WHAT TO WORK ON —
Using the data below, restate exactly every line from the one with "BARO1 pin SDA: GP4 -> none" up to and including the one with "JOY1 pin VRX: GP8 -> GP1". No picture belongs in it.

(Before-and-after change records)

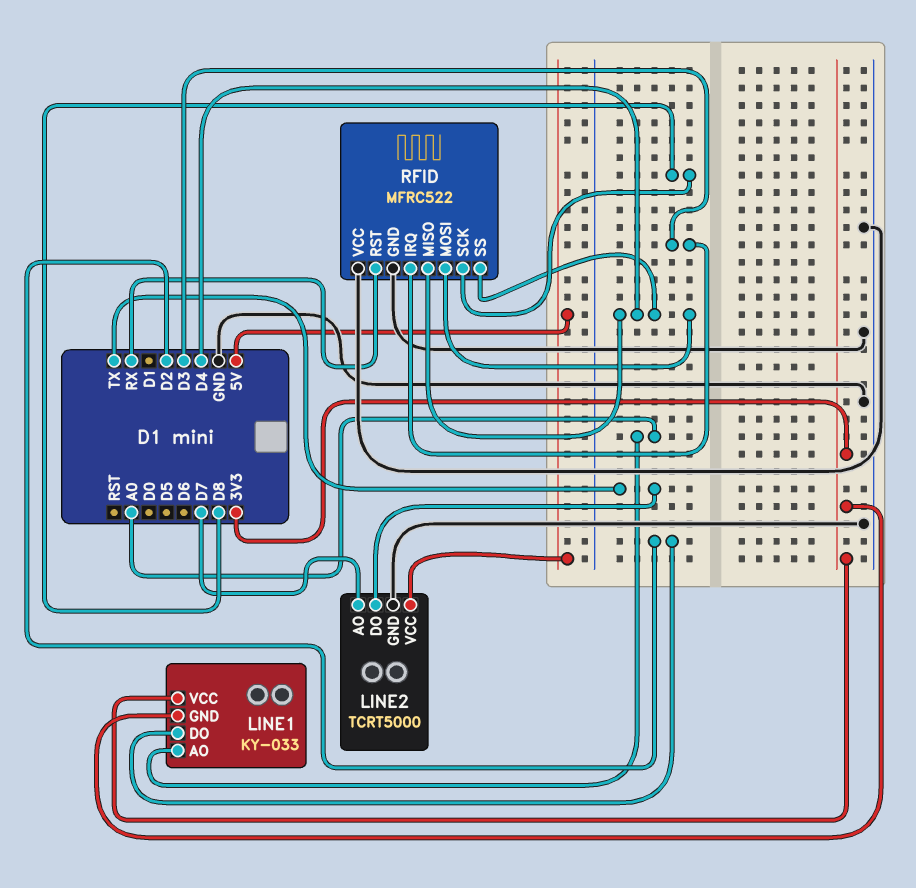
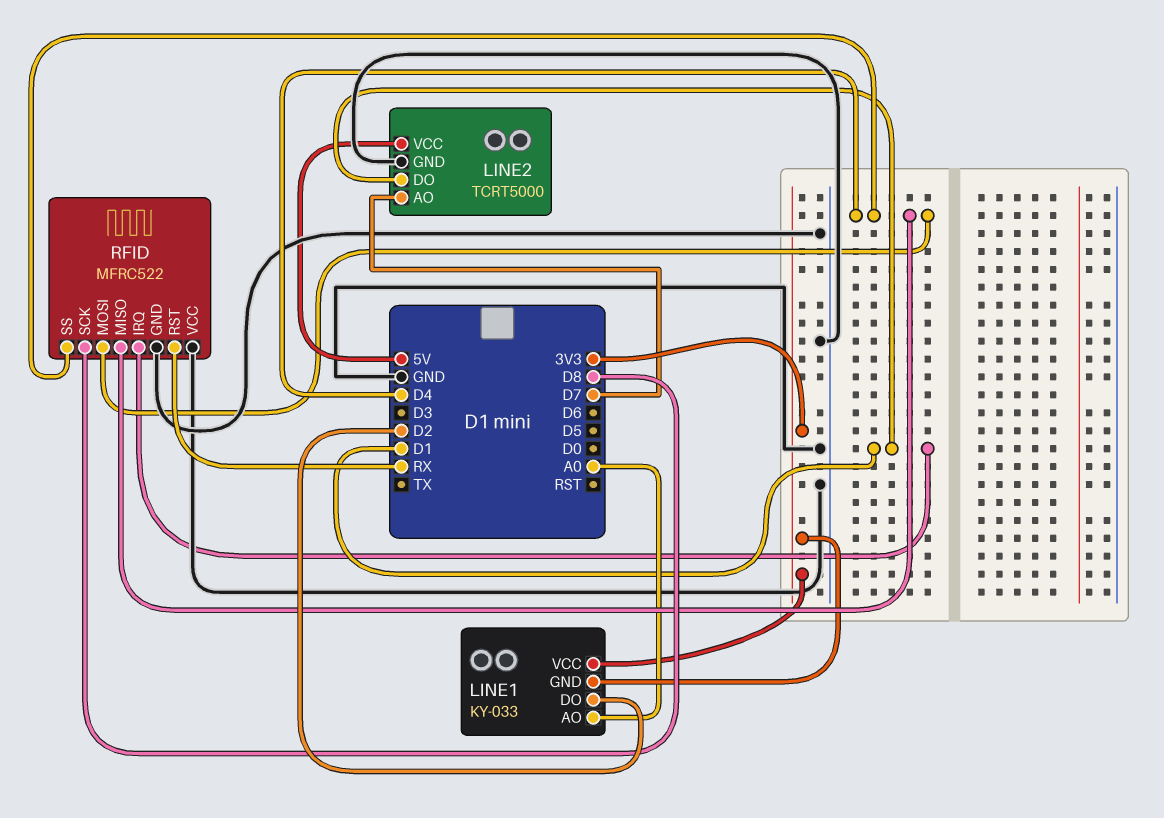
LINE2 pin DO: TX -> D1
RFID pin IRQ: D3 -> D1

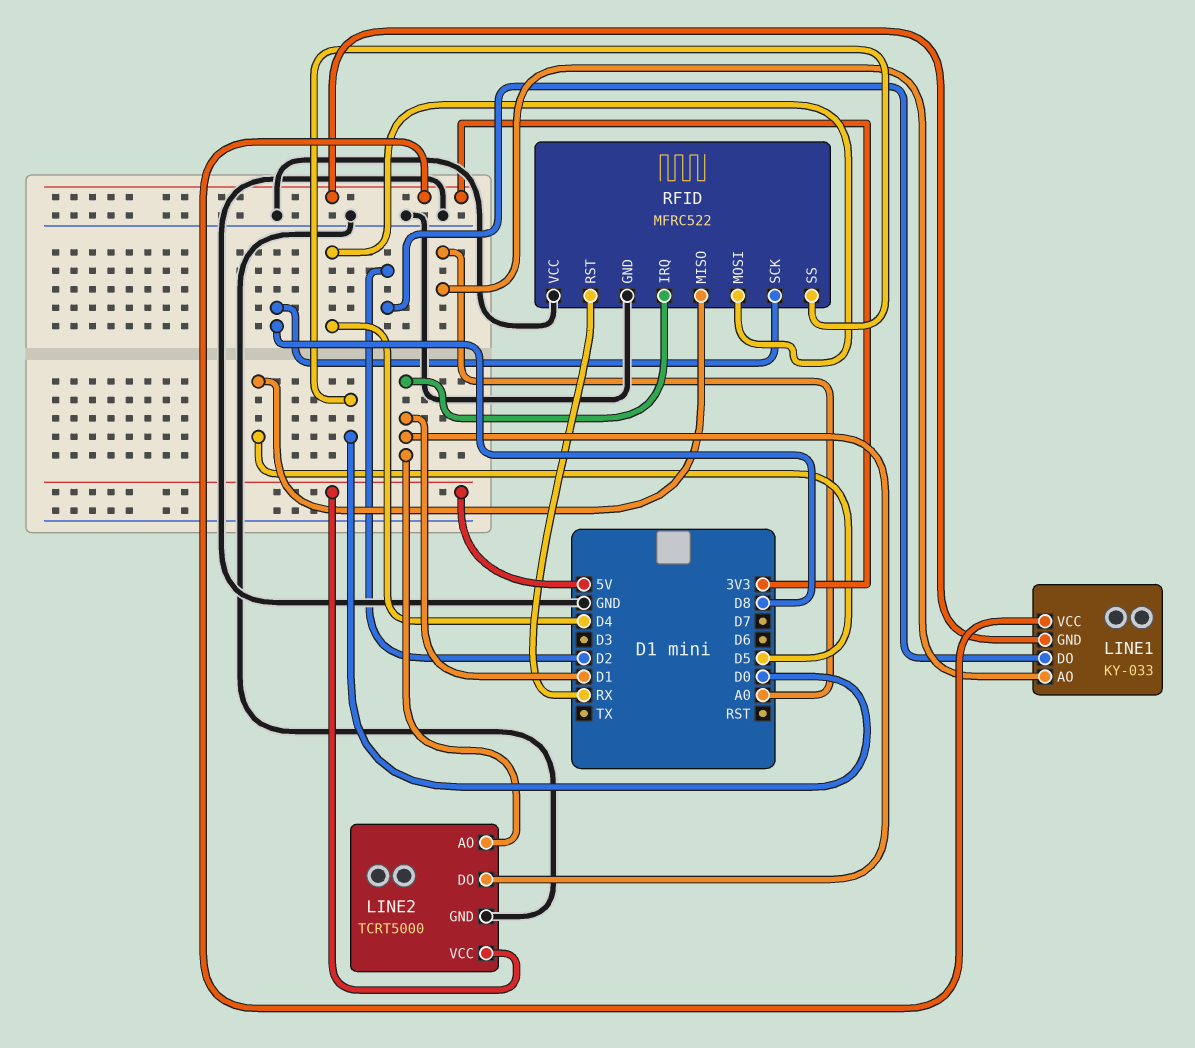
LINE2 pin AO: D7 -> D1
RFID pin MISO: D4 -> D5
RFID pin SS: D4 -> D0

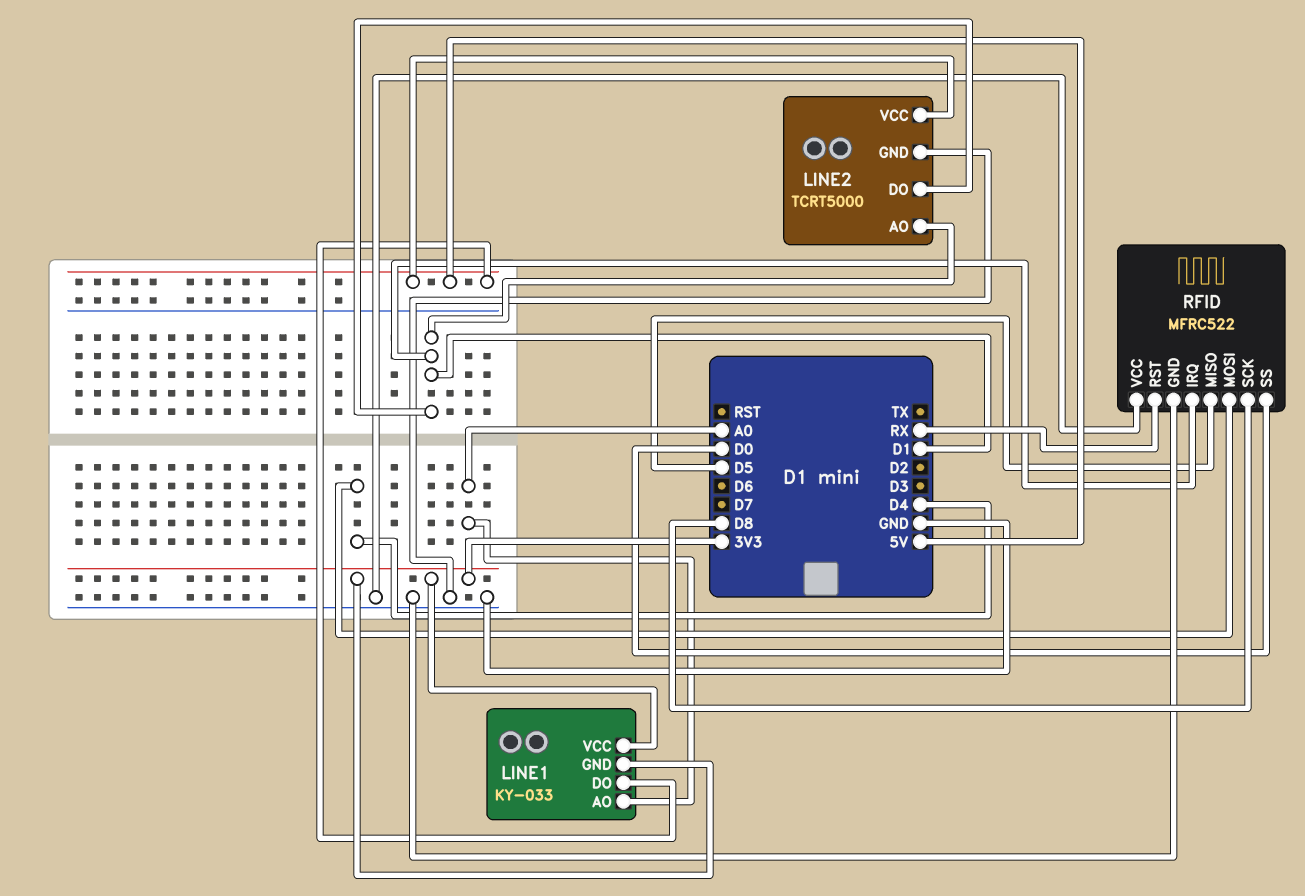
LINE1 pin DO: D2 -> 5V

--

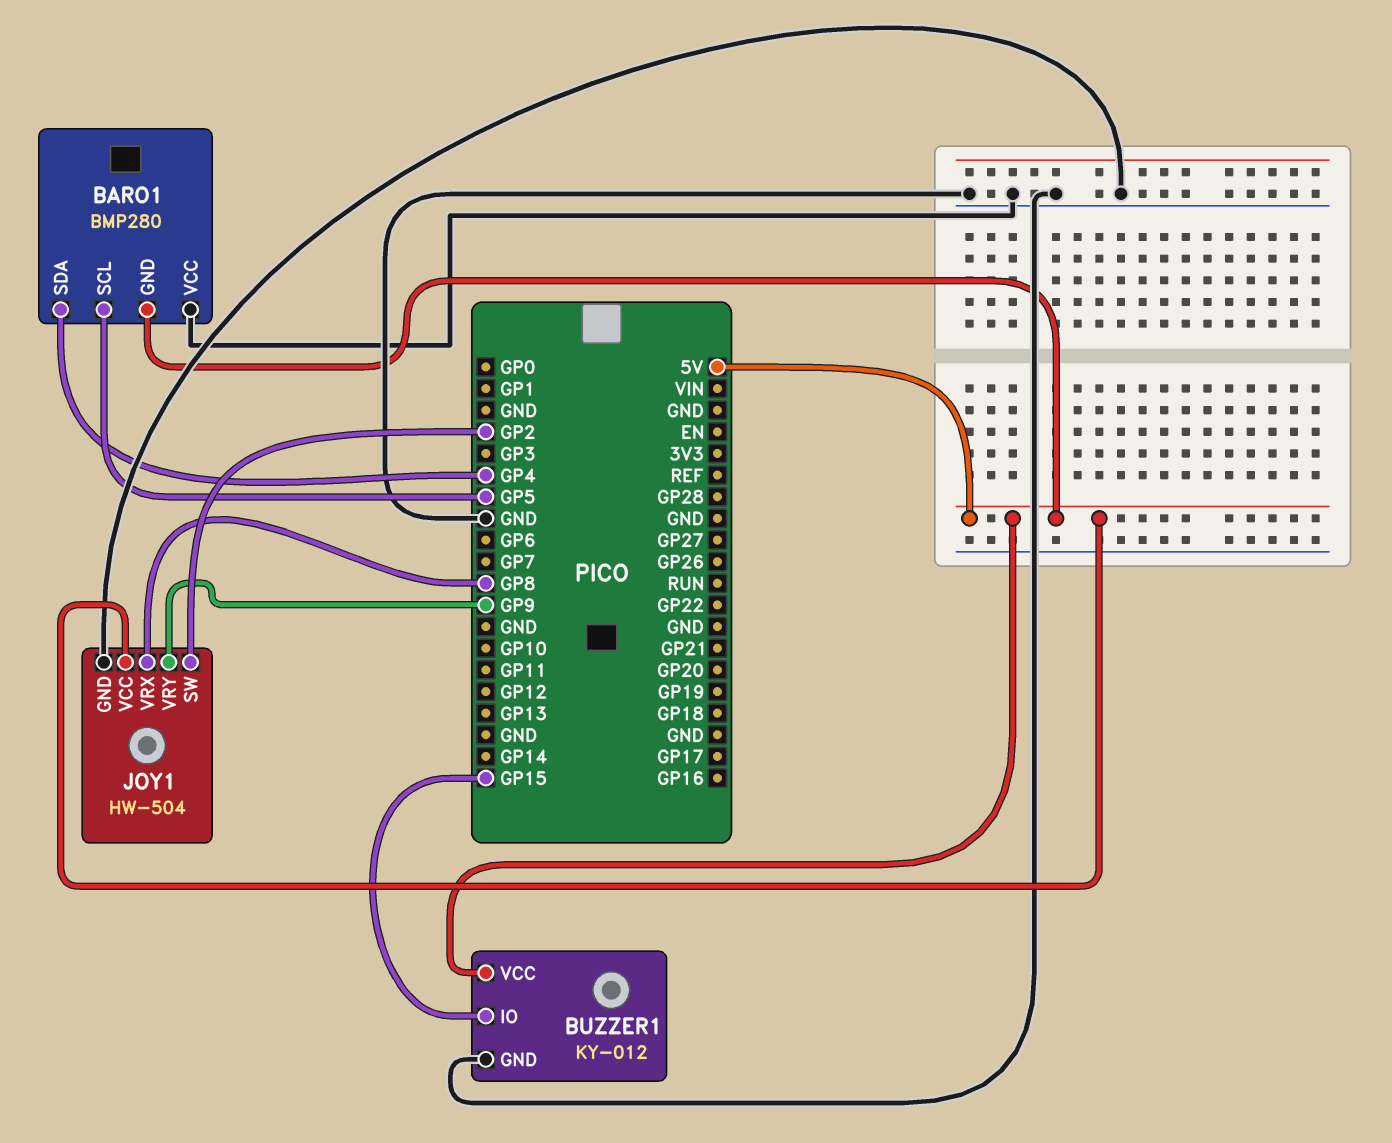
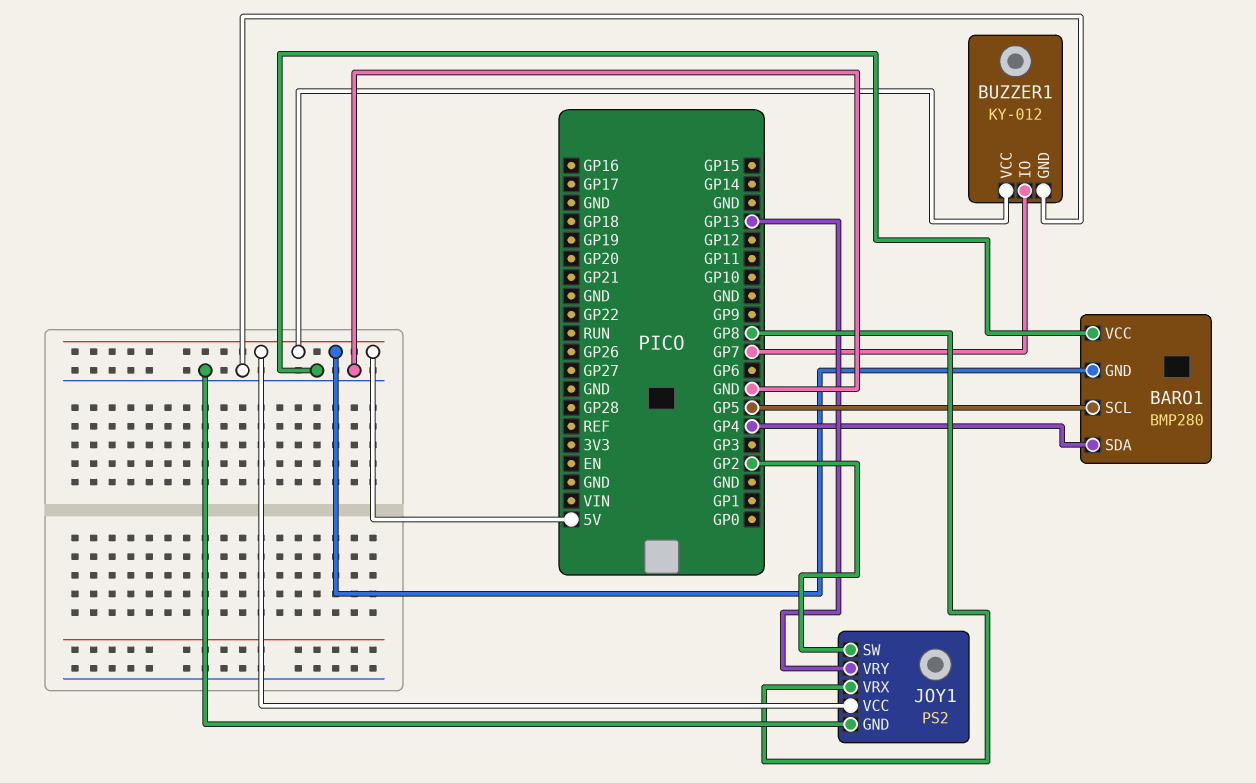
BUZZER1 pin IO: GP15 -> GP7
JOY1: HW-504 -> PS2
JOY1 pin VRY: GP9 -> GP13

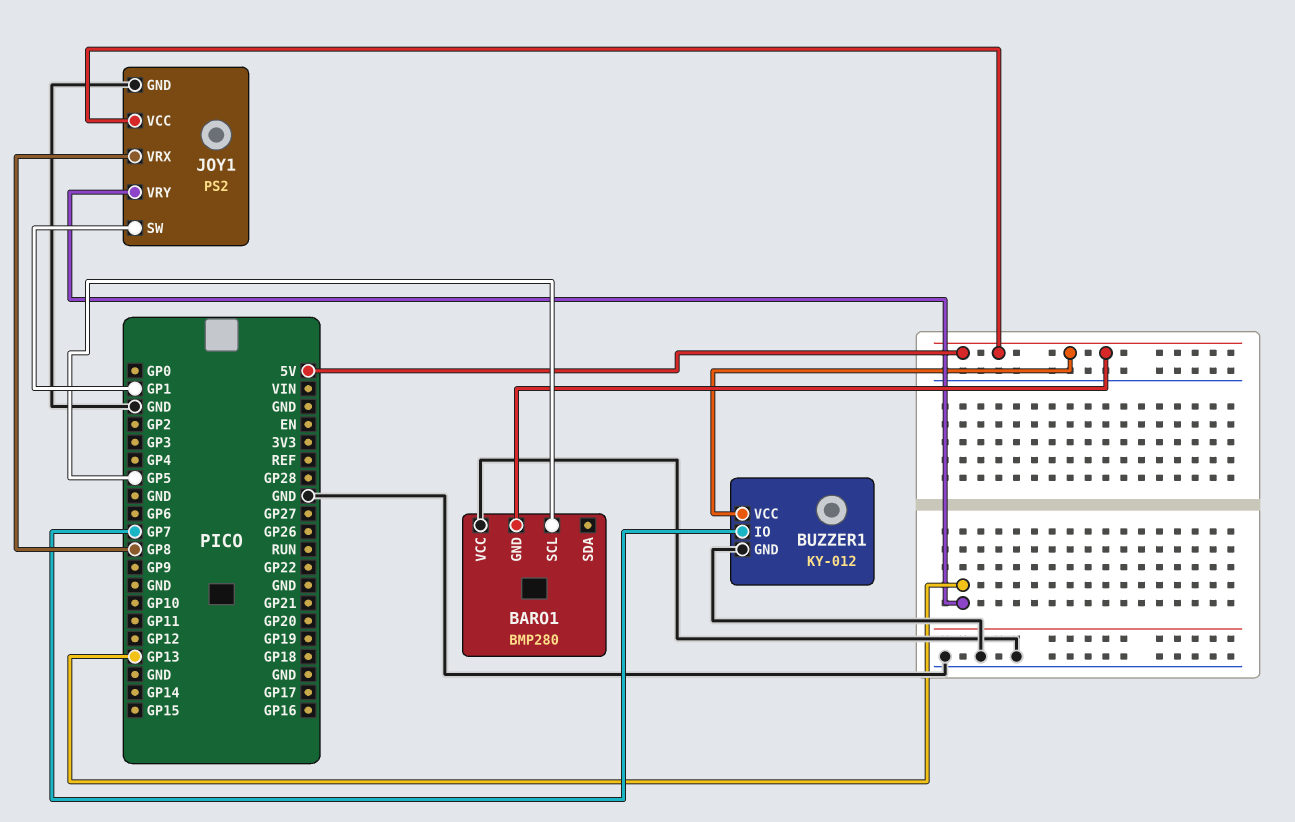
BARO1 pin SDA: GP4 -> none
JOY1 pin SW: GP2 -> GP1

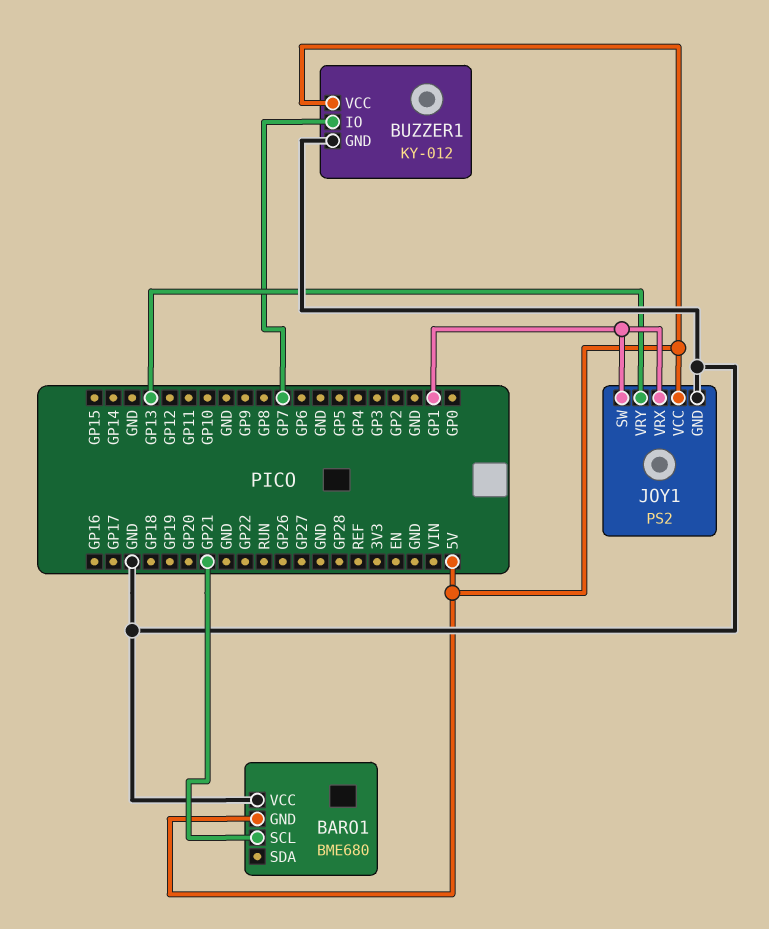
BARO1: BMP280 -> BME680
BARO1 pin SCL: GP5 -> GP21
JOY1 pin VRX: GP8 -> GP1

REPLY TO THE TASK —
BARO1 pin SDA: GP4 -> none
JOY1 pin SW: GP2 -> GP1

BARO1: BMP280 -> BME680
BARO1 pin SCL: GP5 -> GP21
JOY1 pin VRX: GP8 -> GP1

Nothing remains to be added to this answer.